WHAT THE EXERCISE ASKS -> Start to finish, return the listing below exactly, pictures excluded.

RECORDED DATA ->

----

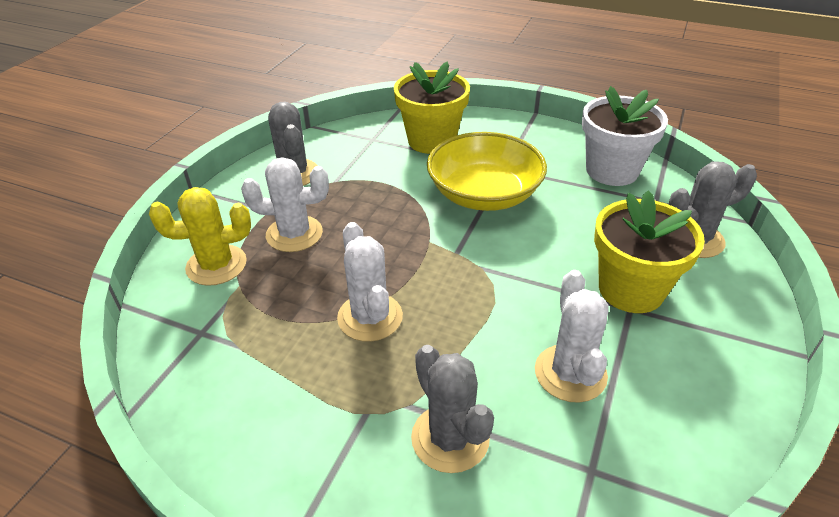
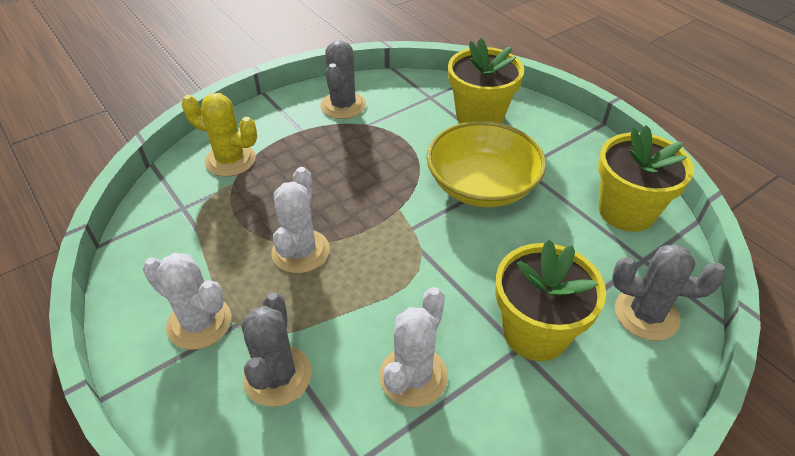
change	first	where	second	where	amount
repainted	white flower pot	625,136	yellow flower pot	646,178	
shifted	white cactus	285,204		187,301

----

COMPLETED EXERCISE ->
change	first	where	second	where	amount
repainted	white flower pot	625,136	yellow flower pot	646,178	
shifted	white cactus	285,204		187,301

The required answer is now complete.